**Task data**
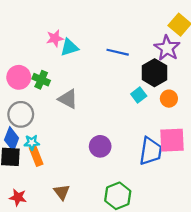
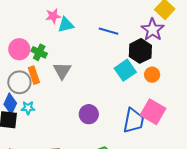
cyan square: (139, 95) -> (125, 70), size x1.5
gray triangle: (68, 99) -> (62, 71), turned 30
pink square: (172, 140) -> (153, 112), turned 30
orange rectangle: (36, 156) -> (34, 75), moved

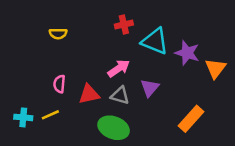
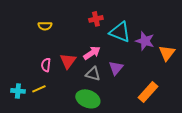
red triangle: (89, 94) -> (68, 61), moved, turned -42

==

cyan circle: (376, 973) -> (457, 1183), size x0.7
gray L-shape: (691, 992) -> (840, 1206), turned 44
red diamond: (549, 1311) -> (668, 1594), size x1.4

**About this task**
Pictures excluded, transcribe the listing above exactly from the line with "pink square: (172, 140)" through the line with "red triangle: (89, 94)", and no further.

**Exercise output**
pink square: (172, 140) -> (153, 112), turned 30
orange rectangle: (36, 156) -> (34, 75), moved

red triangle: (89, 94) -> (68, 61), moved, turned -42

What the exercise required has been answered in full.